Exercise description:
Set down the entries below exactly; drop the pictures.

Exercise materials:
---

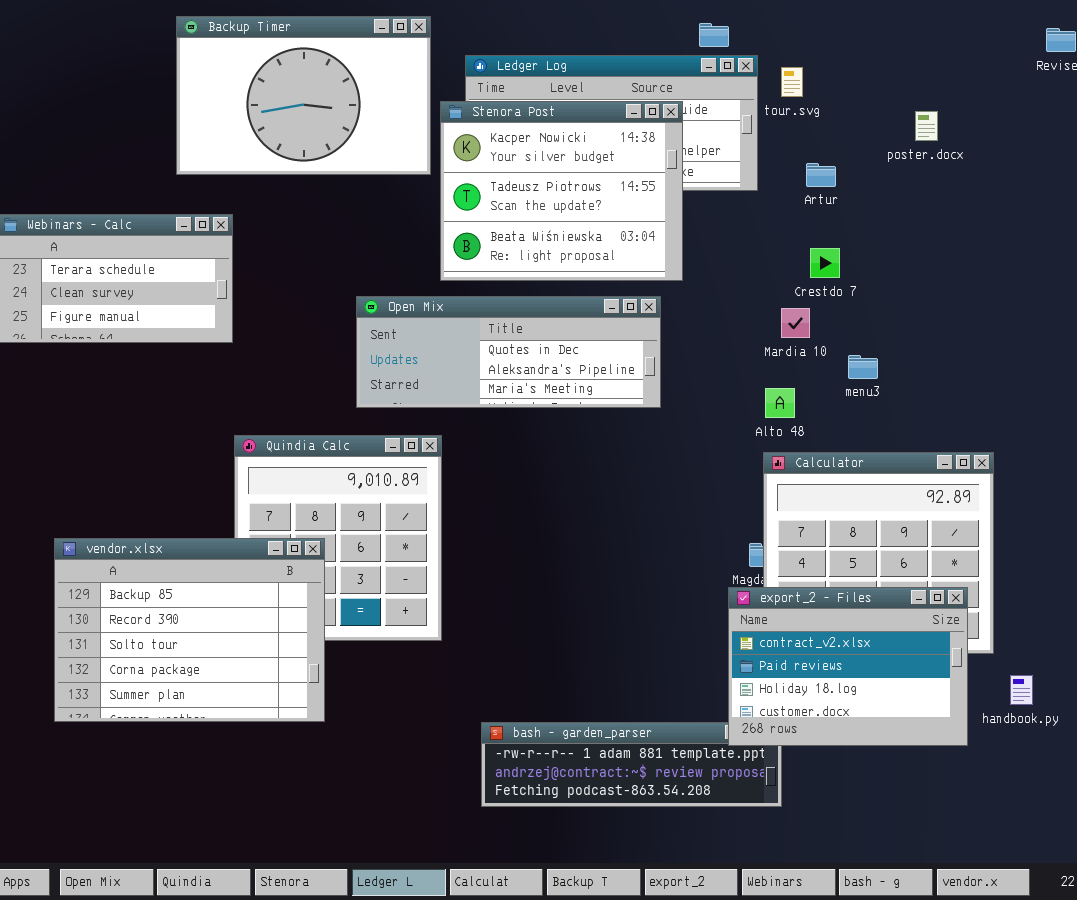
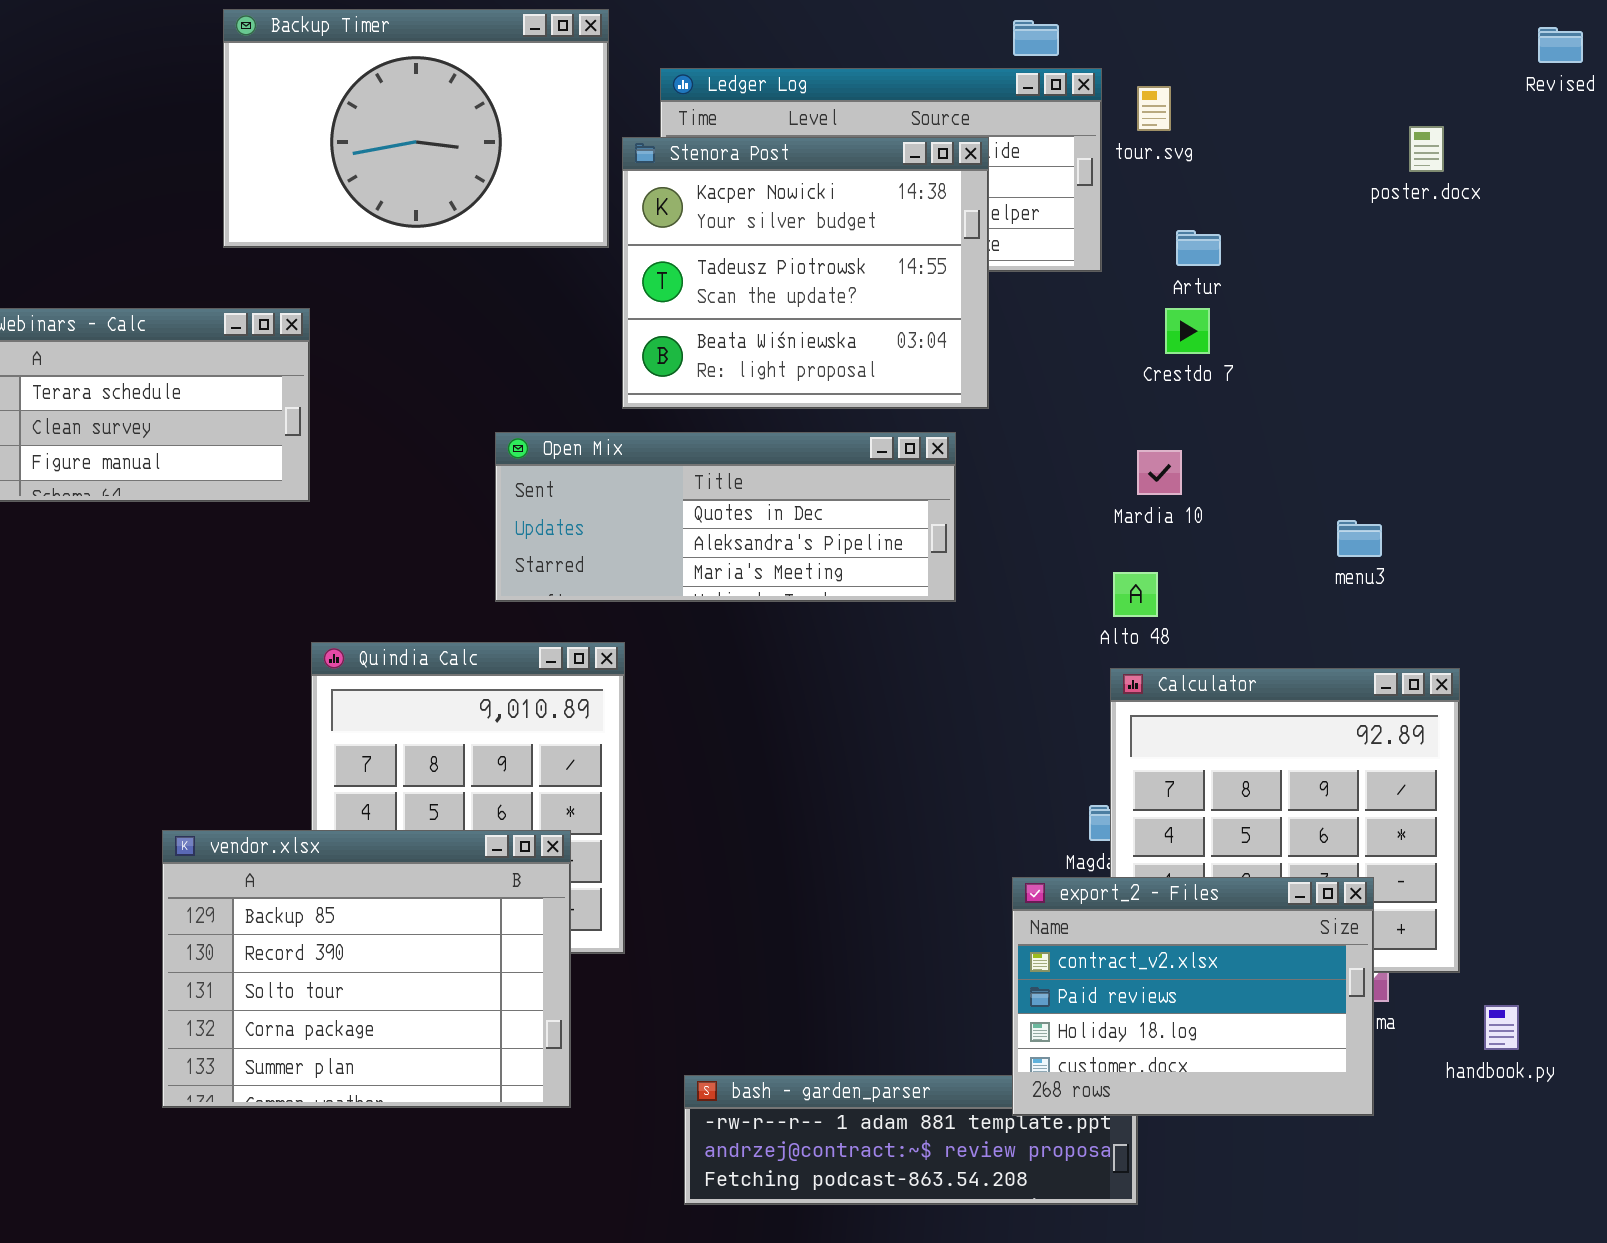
poster.docx: [915,111,938,141] -> [1409,126,1444,172], moved
Crestdo 7: [810,248,840,278] -> [1165,308,1210,354], moved
menu3: [848,355,878,379] -> [1337,520,1382,557], moved
vendor.xlsx: [54,538,325,722] -> [162,830,571,1108], moved
export_2 - Files: [728,587,968,746] -> [1012,877,1374,1116], moved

---

Answer to the exercise:
poster.docx: [915,111,938,141] -> [1409,126,1444,172], moved
Crestdo 7: [810,248,840,278] -> [1165,308,1210,354], moved
menu3: [848,355,878,379] -> [1337,520,1382,557], moved
vendor.xlsx: [54,538,325,722] -> [162,830,571,1108], moved
export_2 - Files: [728,587,968,746] -> [1012,877,1374,1116], moved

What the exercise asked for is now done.